(Colored item counts)
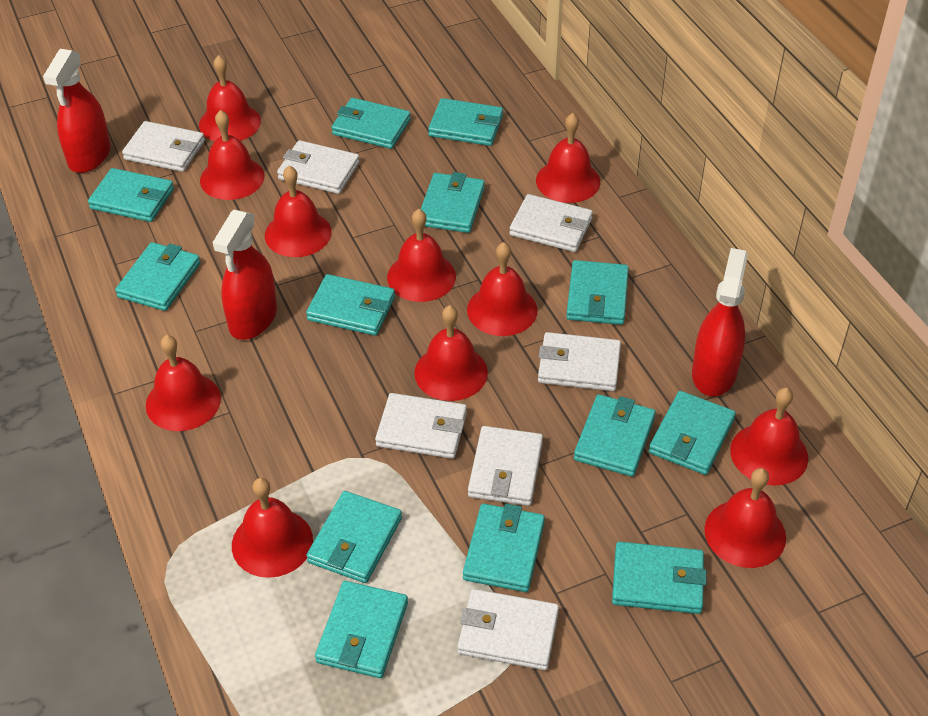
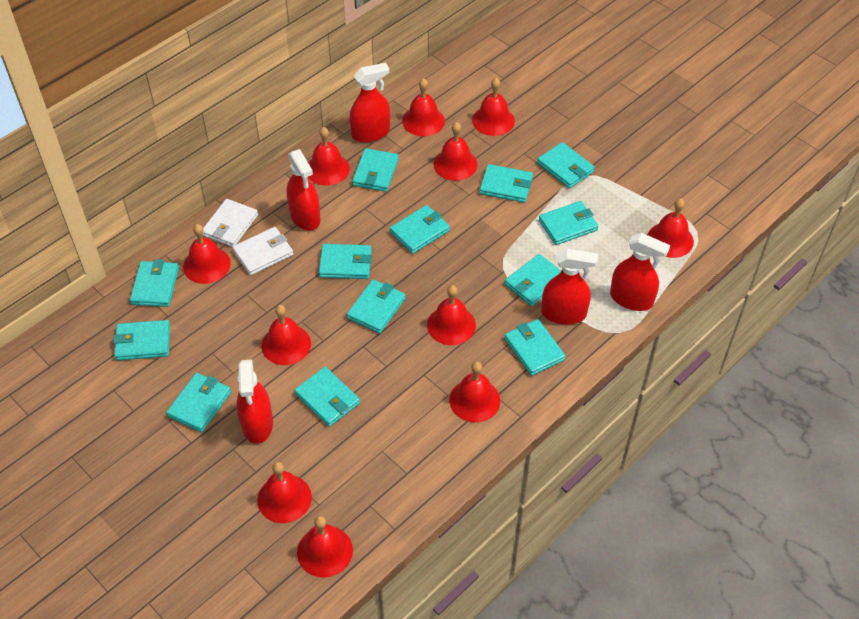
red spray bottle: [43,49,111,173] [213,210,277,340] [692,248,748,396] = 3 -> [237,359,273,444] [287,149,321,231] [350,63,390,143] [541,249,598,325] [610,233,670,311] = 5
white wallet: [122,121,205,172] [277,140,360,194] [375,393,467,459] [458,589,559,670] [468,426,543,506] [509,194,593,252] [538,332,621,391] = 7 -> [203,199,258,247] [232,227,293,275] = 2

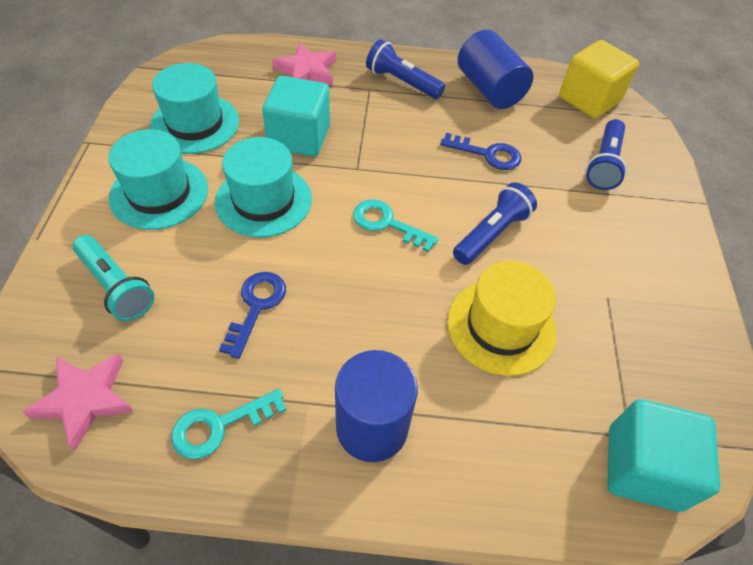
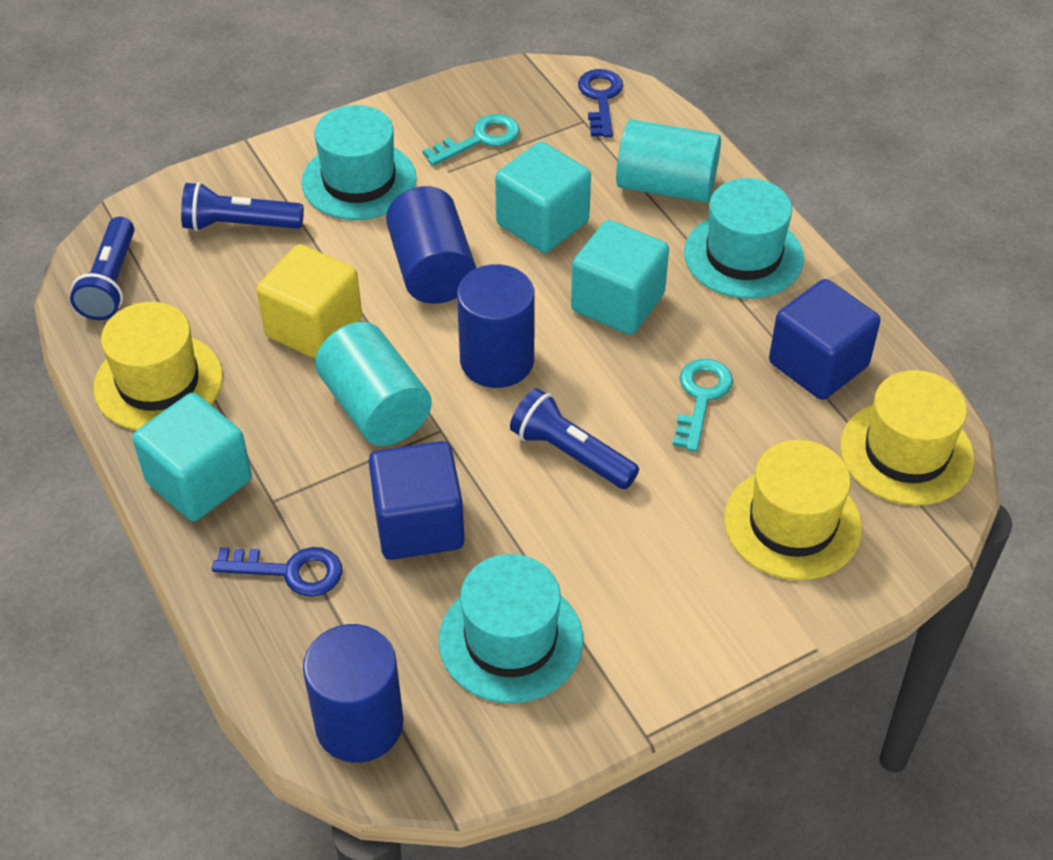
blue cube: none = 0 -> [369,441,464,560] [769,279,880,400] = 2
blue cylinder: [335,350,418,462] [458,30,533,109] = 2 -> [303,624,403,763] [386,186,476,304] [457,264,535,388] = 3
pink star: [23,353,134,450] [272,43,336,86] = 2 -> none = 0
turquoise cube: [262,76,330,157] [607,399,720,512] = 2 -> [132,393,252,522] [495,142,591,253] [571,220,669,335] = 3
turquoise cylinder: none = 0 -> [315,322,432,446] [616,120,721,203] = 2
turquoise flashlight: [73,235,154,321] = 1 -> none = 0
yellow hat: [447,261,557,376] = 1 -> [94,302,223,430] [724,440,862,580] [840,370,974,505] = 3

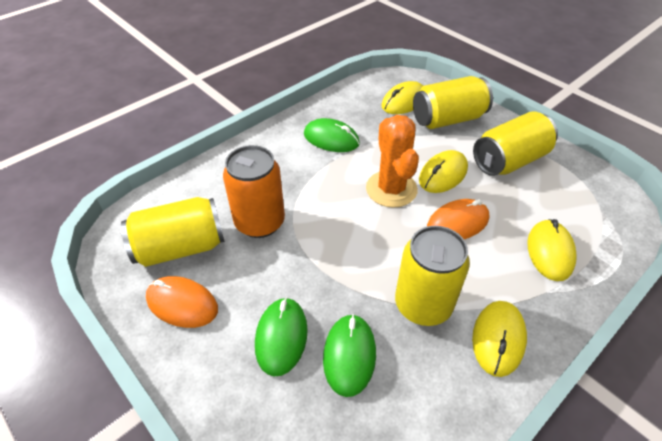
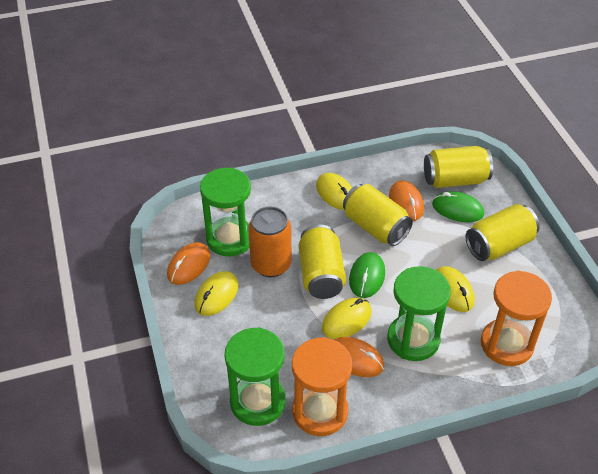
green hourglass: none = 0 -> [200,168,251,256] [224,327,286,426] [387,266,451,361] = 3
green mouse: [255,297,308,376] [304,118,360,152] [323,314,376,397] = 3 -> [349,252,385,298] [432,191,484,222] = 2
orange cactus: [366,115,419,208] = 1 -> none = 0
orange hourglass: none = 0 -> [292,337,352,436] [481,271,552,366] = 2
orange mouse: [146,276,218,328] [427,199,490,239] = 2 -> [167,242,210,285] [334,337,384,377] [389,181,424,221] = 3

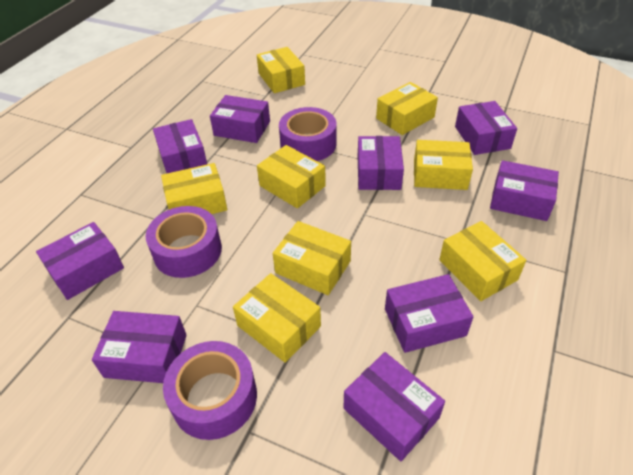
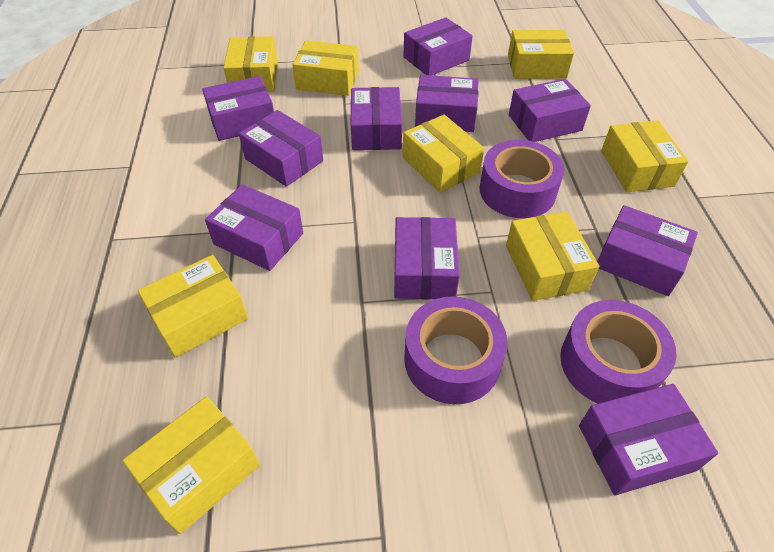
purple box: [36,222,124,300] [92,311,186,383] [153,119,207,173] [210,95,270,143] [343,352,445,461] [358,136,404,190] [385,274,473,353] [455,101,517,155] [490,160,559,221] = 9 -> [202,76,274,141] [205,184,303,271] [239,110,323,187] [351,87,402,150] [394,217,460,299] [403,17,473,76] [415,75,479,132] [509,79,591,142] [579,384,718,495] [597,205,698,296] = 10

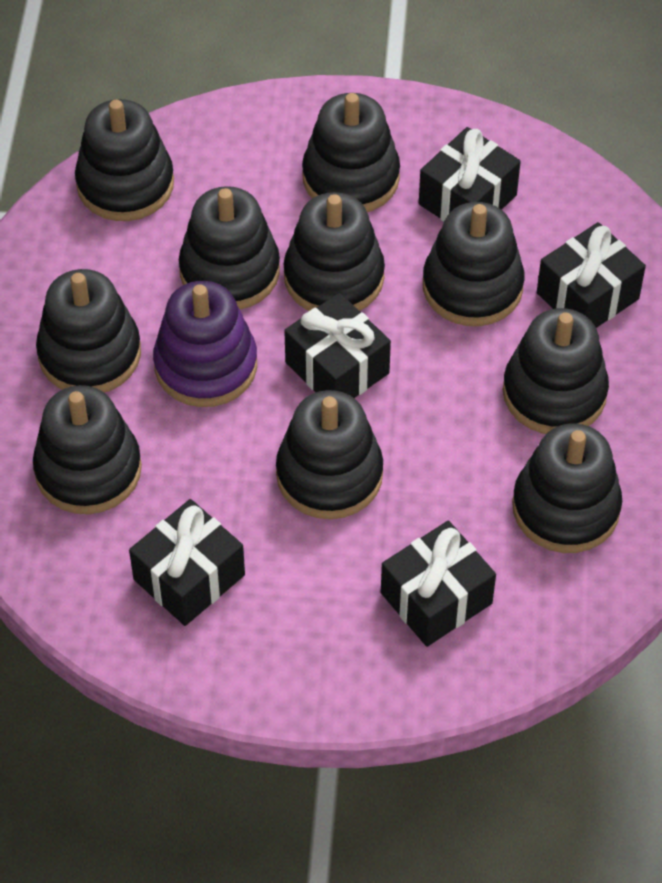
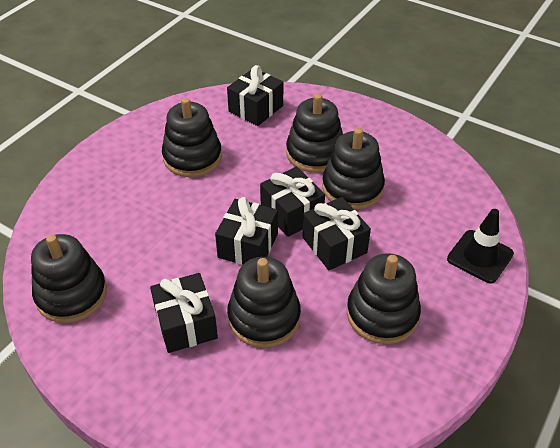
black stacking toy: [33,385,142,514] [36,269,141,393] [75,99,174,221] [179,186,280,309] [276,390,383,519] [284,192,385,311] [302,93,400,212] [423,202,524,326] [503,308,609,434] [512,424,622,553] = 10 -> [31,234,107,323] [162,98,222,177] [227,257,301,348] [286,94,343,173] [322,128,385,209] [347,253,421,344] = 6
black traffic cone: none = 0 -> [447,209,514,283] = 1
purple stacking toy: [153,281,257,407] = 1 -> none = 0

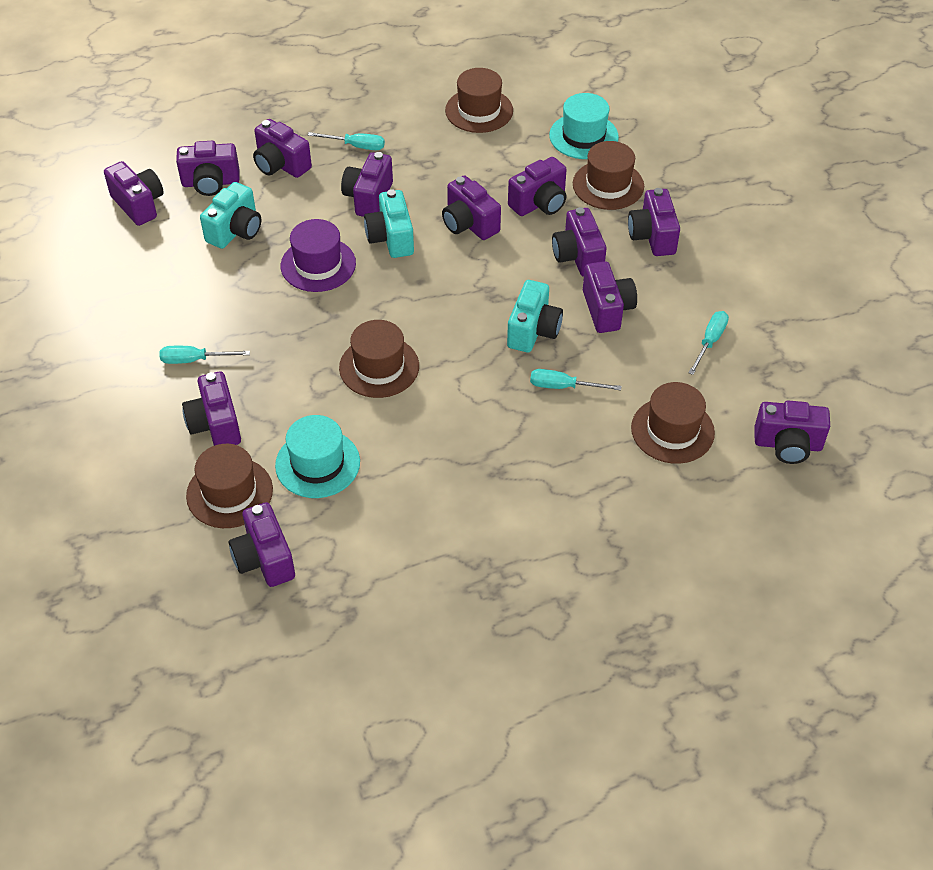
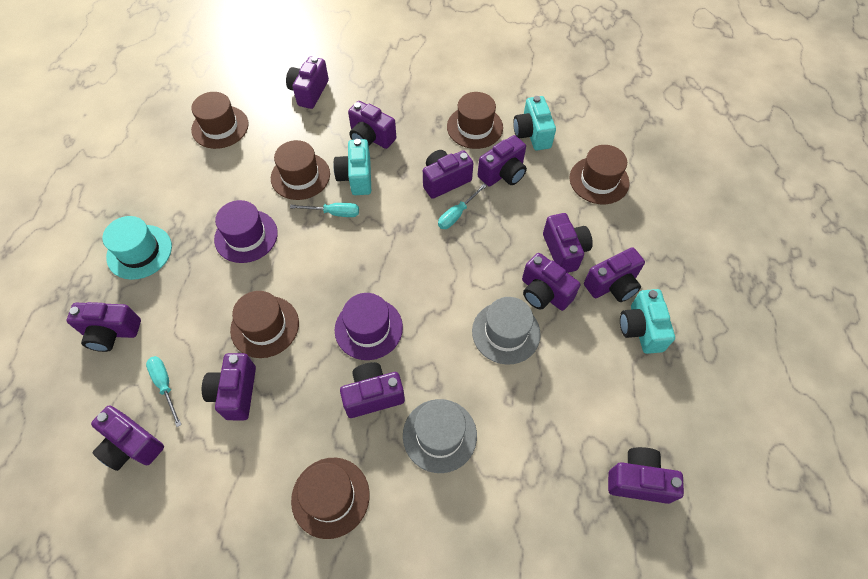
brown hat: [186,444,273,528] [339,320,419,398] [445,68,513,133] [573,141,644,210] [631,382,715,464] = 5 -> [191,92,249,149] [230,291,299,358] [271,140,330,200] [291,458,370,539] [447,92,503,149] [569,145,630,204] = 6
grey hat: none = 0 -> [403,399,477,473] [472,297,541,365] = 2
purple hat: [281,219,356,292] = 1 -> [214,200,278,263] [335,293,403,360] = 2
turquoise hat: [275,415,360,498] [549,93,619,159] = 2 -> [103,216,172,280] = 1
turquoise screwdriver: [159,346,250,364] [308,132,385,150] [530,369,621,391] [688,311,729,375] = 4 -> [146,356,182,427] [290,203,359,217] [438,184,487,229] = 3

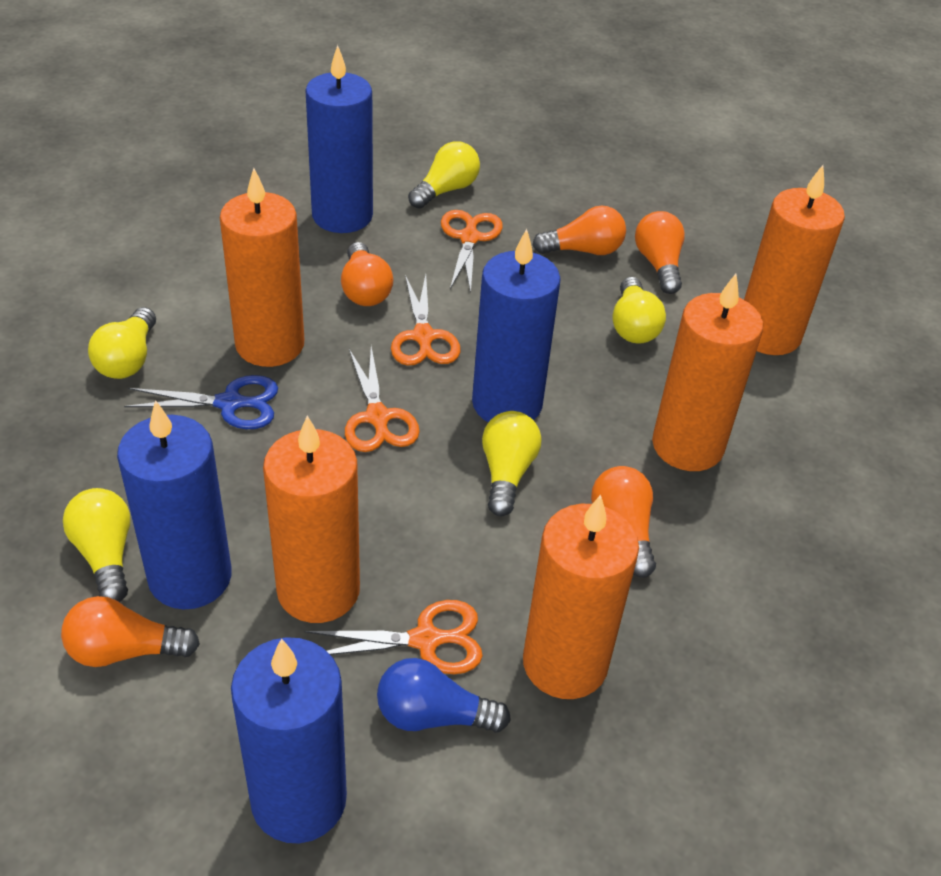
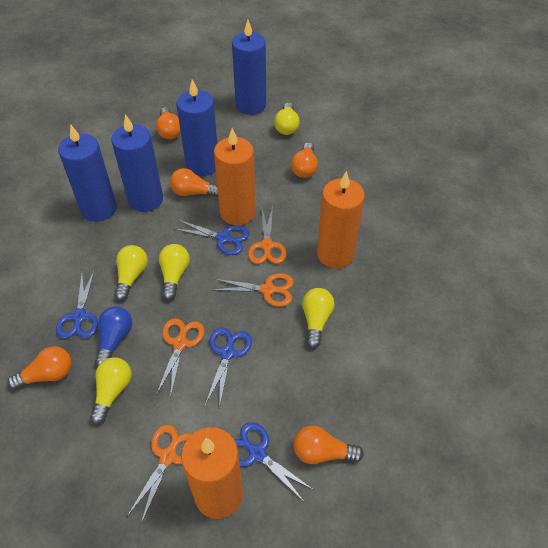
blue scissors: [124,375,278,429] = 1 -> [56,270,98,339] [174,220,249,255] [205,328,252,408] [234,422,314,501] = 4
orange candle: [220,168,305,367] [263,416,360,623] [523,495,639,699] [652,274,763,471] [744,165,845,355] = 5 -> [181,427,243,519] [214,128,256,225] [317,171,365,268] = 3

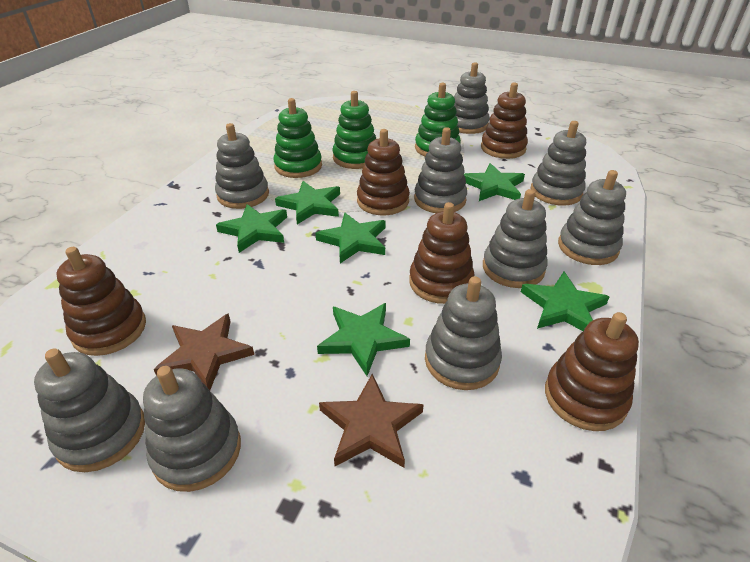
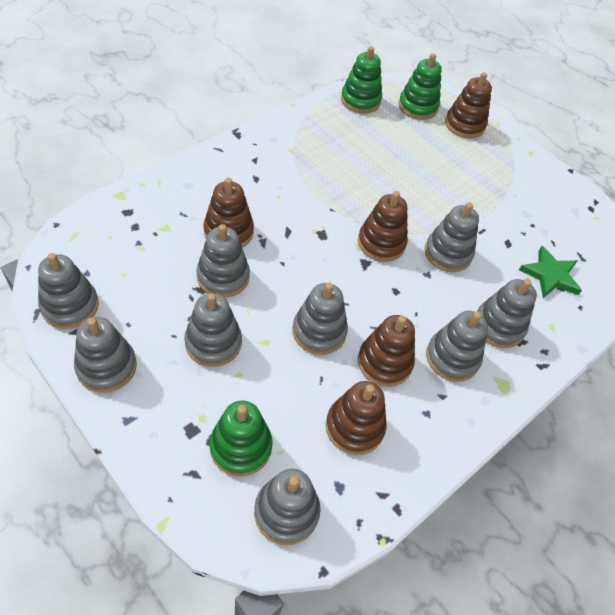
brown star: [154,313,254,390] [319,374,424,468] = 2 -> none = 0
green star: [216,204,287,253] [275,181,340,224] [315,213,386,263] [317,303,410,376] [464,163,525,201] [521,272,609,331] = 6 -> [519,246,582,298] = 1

INSTRUCTION
Once the line with "orange mouse: [146,276,218,328]" has been found above, output that line and every later line exactly, stopping after the line with "brown star: [154,313,254,390]", and omit the pictures.

SOLUTION BELOW
orange mouse: [146,276,218,328] [427,199,490,239] = 2 -> [167,242,210,285] [334,337,384,377] [389,181,424,221] = 3

purple box: [36,222,124,300] [92,311,186,383] [153,119,207,173] [210,95,270,143] [343,352,445,461] [358,136,404,190] [385,274,473,353] [455,101,517,155] [490,160,559,221] = 9 -> [202,76,274,141] [205,184,303,271] [239,110,323,187] [351,87,402,150] [394,217,460,299] [403,17,473,76] [415,75,479,132] [509,79,591,142] [579,384,718,495] [597,205,698,296] = 10

black stacking toy: [33,385,142,514] [36,269,141,393] [75,99,174,221] [179,186,280,309] [276,390,383,519] [284,192,385,311] [302,93,400,212] [423,202,524,326] [503,308,609,434] [512,424,622,553] = 10 -> [31,234,107,323] [162,98,222,177] [227,257,301,348] [286,94,343,173] [322,128,385,209] [347,253,421,344] = 6
black traffic cone: none = 0 -> [447,209,514,283] = 1
purple stacking toy: [153,281,257,407] = 1 -> none = 0

brown hat: [186,444,273,528] [339,320,419,398] [445,68,513,133] [573,141,644,210] [631,382,715,464] = 5 -> [191,92,249,149] [230,291,299,358] [271,140,330,200] [291,458,370,539] [447,92,503,149] [569,145,630,204] = 6
grey hat: none = 0 -> [403,399,477,473] [472,297,541,365] = 2
purple hat: [281,219,356,292] = 1 -> [214,200,278,263] [335,293,403,360] = 2
turquoise hat: [275,415,360,498] [549,93,619,159] = 2 -> [103,216,172,280] = 1
turquoise screwdriver: [159,346,250,364] [308,132,385,150] [530,369,621,391] [688,311,729,375] = 4 -> [146,356,182,427] [290,203,359,217] [438,184,487,229] = 3

blue scissors: [124,375,278,429] = 1 -> [56,270,98,339] [174,220,249,255] [205,328,252,408] [234,422,314,501] = 4
orange candle: [220,168,305,367] [263,416,360,623] [523,495,639,699] [652,274,763,471] [744,165,845,355] = 5 -> [181,427,243,519] [214,128,256,225] [317,171,365,268] = 3

brown star: [154,313,254,390] [319,374,424,468] = 2 -> none = 0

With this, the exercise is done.